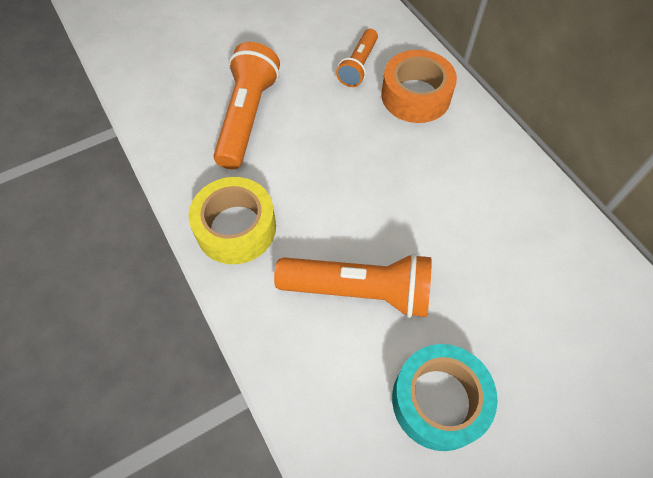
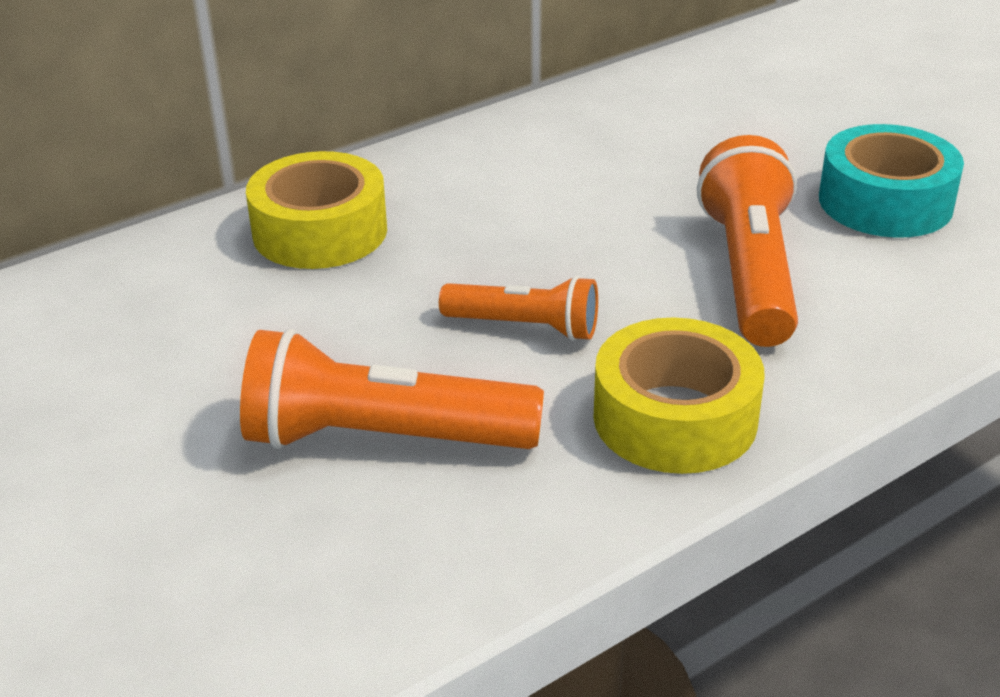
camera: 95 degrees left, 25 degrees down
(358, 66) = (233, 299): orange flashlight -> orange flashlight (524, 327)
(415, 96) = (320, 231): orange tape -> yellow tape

======

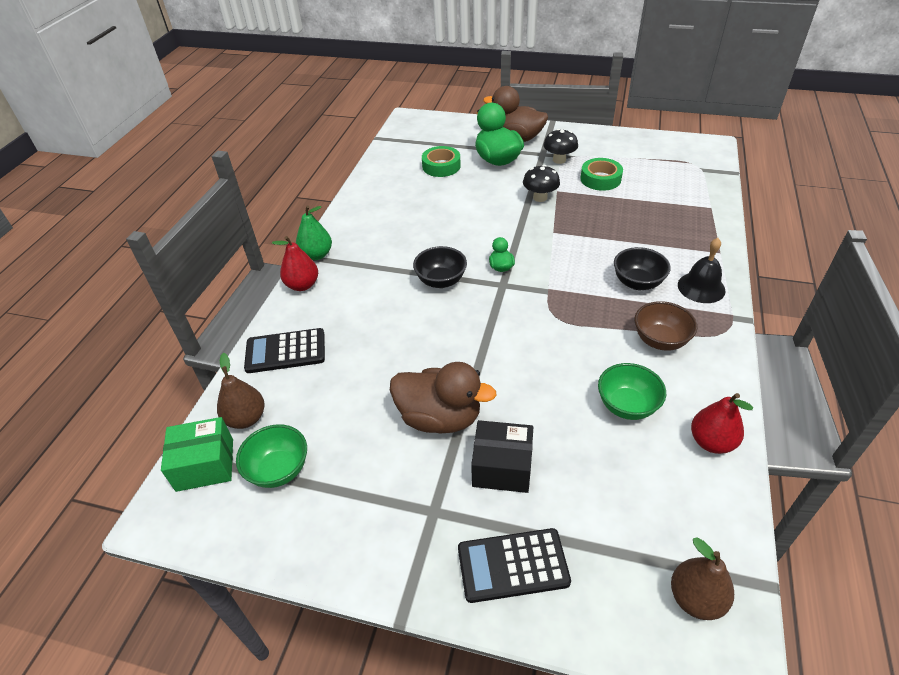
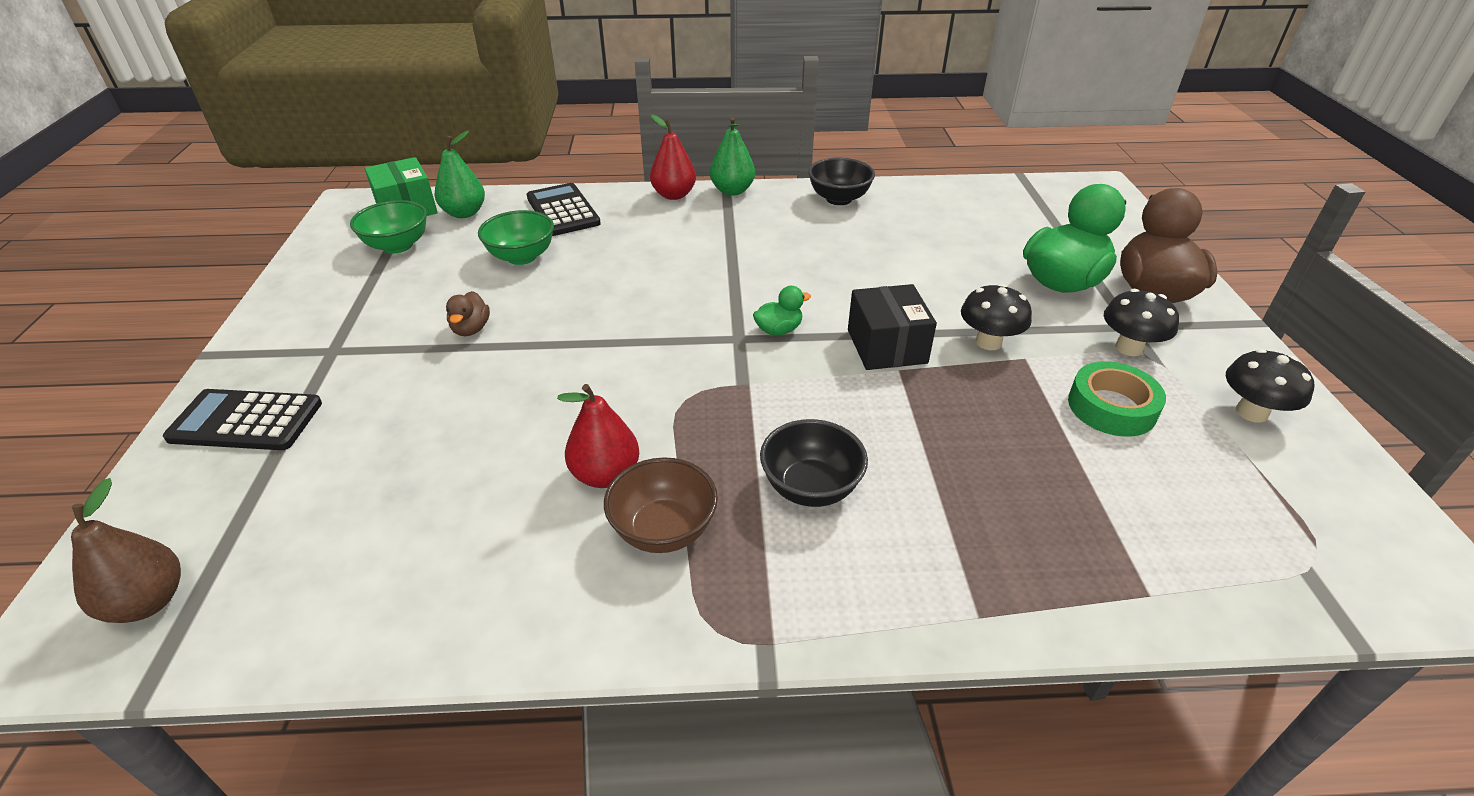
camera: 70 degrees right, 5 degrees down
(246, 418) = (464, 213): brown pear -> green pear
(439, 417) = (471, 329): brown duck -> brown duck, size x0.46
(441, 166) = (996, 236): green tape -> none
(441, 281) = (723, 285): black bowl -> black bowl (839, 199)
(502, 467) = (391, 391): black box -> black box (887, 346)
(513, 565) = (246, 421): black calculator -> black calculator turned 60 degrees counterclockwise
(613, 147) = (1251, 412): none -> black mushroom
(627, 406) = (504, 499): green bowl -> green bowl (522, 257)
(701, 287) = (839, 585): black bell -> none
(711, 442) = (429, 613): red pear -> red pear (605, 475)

======

- TASK STATEMENT:
Write out exactly the lines that fall from the line with "(502, 467) = (391, 391): black" to the line with "(701, 287) = (839, 585): black bell -> none" in the records above, keeping both ends.

- RESPONSE AREA:
(502, 467) = (391, 391): black box -> black box (887, 346)
(513, 565) = (246, 421): black calculator -> black calculator turned 60 degrees counterclockwise
(613, 147) = (1251, 412): none -> black mushroom
(627, 406) = (504, 499): green bowl -> green bowl (522, 257)
(701, 287) = (839, 585): black bell -> none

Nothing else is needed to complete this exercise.